● **EXERCISE PROMPT**
Check each line of the records below and collect those that include the word "turned".

● **EXERCISE DATA**
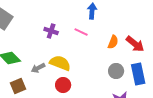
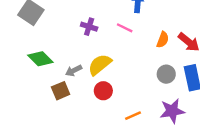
yellow semicircle: (60, 63) -> (100, 65), turned -60
brown square: (18, 86) -> (61, 91), moved

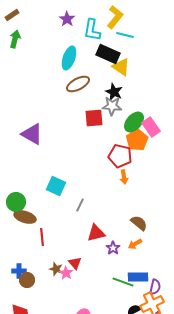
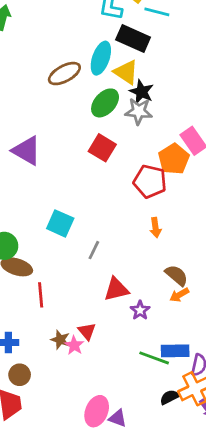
cyan ellipse: (69, 58) -> (101, 58), moved
yellow triangle: (121, 67) -> (126, 72), moved
brown ellipse: (78, 84) -> (64, 74), moved
red square: (94, 118) -> (102, 148), moved, turned 36
green ellipse: (134, 122) -> (105, 103), moved
orange arrow: (124, 177) -> (155, 228), moved
orange arrow: (135, 244) -> (179, 295), moved
brown circle: (27, 280) -> (20, 375), moved

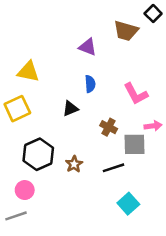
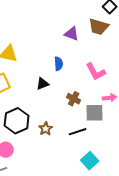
brown trapezoid: (126, 31) -> (99, 27), moved
purple triangle: (88, 47) -> (72, 34), moved

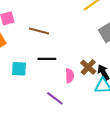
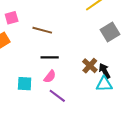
cyan square: (19, 69) -> (25, 84), moved
pink semicircle: (70, 76) -> (50, 77), moved, turned 40

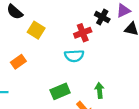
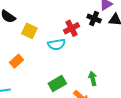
black cross: (102, 17) -> (94, 19), moved
cyan semicircle: (74, 56) -> (57, 44), moved

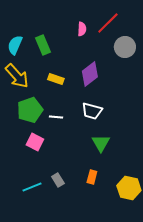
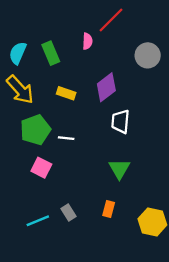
red line: (108, 23) -> (111, 20), moved
pink semicircle: (82, 29) -> (87, 41), moved
white trapezoid: (92, 111) -> (120, 122), moved, turned 80

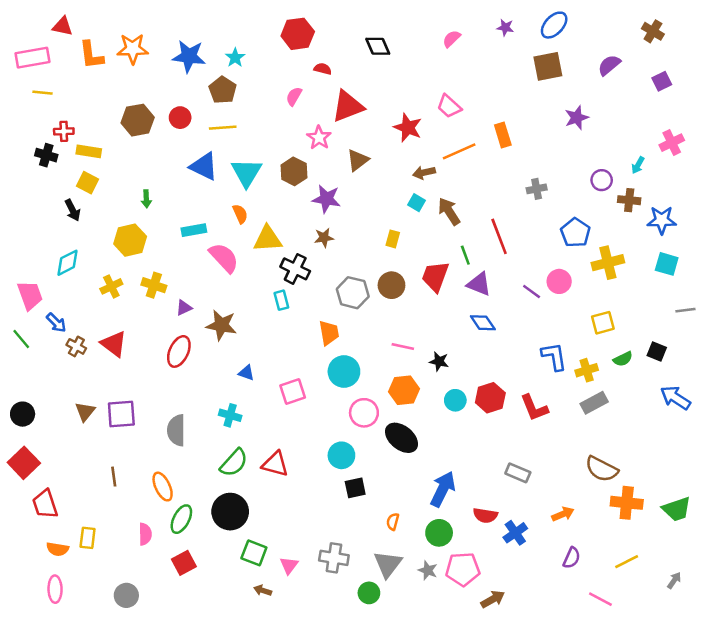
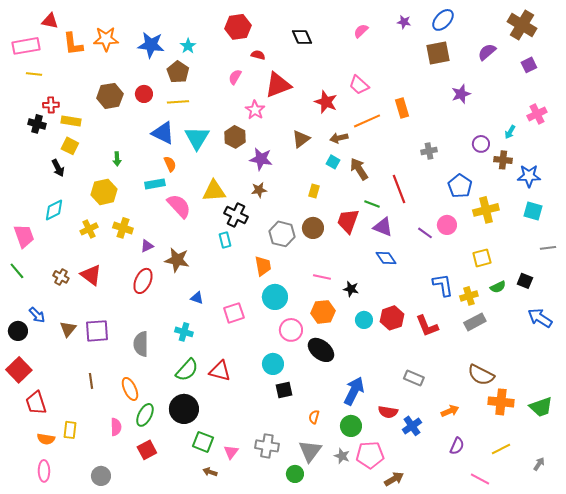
brown cross: (653, 31) -> (522, 25), size x1.6
brown triangle: (358, 160) -> (301, 139), moved
orange semicircle: (240, 214) -> (170, 164), moved
green line: (465, 255) -> (372, 204), turned -49
blue arrow: (56, 323) -> (37, 315), moved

● **SOLUTION FOR THIS EXERCISE**
yellow semicircle: (60, 63) -> (100, 65), turned -60
red square: (94, 118) -> (102, 148), moved, turned 36
pink semicircle: (70, 76) -> (50, 77), moved, turned 40
white trapezoid: (92, 111) -> (120, 122), moved, turned 80
green line: (465, 255) -> (372, 204), turned -49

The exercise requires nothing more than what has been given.